"purple slope J1:K1" appears in one line of the records below. Output that line and each one after it, exactly, through the last line.
**** DATA
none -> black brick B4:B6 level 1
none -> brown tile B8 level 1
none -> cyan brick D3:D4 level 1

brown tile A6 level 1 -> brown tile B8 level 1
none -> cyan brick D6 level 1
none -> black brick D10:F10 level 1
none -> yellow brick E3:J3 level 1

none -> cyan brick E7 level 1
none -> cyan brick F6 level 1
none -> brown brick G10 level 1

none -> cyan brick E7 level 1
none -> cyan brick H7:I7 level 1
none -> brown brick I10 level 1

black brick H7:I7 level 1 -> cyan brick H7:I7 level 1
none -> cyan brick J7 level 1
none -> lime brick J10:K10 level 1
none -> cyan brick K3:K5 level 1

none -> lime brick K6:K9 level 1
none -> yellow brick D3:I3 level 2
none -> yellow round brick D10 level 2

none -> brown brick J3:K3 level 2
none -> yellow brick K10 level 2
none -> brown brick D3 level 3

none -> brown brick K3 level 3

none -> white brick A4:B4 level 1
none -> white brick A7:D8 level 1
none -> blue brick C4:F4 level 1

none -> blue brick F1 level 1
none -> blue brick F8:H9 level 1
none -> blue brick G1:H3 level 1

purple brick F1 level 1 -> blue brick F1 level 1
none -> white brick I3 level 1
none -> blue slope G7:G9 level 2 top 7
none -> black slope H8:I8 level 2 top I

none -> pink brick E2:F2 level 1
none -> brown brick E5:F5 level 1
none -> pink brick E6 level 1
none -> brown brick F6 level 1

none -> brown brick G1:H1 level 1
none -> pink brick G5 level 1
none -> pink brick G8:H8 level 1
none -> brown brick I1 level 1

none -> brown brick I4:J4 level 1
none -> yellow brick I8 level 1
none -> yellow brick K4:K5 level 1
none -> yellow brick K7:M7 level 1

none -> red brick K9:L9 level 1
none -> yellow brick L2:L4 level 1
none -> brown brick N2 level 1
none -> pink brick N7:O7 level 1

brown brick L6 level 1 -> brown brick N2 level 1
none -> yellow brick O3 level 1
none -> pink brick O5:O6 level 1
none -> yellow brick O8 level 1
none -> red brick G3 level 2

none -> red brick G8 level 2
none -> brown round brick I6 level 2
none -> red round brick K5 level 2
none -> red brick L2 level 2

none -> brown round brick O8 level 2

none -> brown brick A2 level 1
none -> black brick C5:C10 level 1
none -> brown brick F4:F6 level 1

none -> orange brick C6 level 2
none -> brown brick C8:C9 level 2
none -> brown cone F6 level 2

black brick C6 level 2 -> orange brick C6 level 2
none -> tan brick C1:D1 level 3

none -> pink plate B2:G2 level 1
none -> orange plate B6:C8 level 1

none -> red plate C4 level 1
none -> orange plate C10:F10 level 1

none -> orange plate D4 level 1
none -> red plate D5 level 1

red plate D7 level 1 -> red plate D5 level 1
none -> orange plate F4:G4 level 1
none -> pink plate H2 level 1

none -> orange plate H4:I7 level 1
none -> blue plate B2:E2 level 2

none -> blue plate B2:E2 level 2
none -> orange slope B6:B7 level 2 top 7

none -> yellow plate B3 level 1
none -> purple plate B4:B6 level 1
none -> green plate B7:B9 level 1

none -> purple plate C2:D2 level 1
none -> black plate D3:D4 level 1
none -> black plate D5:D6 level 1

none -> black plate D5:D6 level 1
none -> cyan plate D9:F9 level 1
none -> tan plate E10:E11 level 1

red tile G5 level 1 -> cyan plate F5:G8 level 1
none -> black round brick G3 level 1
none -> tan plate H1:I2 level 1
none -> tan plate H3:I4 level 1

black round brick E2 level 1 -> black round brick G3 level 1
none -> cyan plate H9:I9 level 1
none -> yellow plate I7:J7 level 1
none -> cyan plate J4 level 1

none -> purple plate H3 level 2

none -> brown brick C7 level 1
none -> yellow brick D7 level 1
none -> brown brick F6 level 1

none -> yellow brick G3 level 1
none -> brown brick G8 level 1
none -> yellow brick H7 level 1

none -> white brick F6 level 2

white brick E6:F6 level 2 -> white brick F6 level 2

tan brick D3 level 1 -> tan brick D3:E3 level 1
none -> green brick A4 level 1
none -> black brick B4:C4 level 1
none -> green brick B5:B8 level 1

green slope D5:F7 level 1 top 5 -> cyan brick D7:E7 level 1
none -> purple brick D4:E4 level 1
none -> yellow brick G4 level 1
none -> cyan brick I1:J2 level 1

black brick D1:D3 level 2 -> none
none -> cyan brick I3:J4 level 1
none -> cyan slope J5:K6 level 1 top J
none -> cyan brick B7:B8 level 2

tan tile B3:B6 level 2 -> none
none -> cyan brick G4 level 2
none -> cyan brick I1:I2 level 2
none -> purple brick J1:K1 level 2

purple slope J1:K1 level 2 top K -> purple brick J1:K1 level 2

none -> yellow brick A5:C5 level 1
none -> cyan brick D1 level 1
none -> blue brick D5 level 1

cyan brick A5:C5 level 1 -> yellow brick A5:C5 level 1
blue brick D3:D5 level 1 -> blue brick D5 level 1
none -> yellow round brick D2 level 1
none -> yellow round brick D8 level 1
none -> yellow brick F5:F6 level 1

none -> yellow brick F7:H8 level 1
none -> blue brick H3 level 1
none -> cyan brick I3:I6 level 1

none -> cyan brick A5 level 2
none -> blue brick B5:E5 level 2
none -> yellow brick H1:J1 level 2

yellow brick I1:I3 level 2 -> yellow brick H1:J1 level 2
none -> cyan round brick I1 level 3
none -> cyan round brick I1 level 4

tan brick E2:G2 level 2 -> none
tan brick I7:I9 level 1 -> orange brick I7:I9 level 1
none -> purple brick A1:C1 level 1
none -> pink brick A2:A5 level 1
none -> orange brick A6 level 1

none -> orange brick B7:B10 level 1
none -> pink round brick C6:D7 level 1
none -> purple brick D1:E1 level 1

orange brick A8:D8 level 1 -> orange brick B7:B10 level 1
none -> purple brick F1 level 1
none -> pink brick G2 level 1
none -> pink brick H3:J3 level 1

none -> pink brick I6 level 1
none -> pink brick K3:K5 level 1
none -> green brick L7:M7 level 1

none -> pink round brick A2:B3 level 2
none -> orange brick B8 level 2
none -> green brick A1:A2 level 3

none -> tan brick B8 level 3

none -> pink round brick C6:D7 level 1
********
» **ANSWER TO THE PROBLEM**:
purple slope J1:K1 level 2 top K -> purple brick J1:K1 level 2

none -> yellow brick A5:C5 level 1
none -> cyan brick D1 level 1
none -> blue brick D5 level 1

cyan brick A5:C5 level 1 -> yellow brick A5:C5 level 1
blue brick D3:D5 level 1 -> blue brick D5 level 1
none -> yellow round brick D2 level 1
none -> yellow round brick D8 level 1
none -> yellow brick F5:F6 level 1

none -> yellow brick F7:H8 level 1
none -> blue brick H3 level 1
none -> cyan brick I3:I6 level 1

none -> cyan brick A5 level 2
none -> blue brick B5:E5 level 2
none -> yellow brick H1:J1 level 2

yellow brick I1:I3 level 2 -> yellow brick H1:J1 level 2
none -> cyan round brick I1 level 3
none -> cyan round brick I1 level 4

tan brick E2:G2 level 2 -> none
tan brick I7:I9 level 1 -> orange brick I7:I9 level 1
none -> purple brick A1:C1 level 1
none -> pink brick A2:A5 level 1
none -> orange brick A6 level 1

none -> orange brick B7:B10 level 1
none -> pink round brick C6:D7 level 1
none -> purple brick D1:E1 level 1

orange brick A8:D8 level 1 -> orange brick B7:B10 level 1
none -> purple brick F1 level 1
none -> pink brick G2 level 1
none -> pink brick H3:J3 level 1

none -> pink brick I6 level 1
none -> pink brick K3:K5 level 1
none -> green brick L7:M7 level 1

none -> pink round brick A2:B3 level 2
none -> orange brick B8 level 2
none -> green brick A1:A2 level 3

none -> tan brick B8 level 3

none -> pink round brick C6:D7 level 1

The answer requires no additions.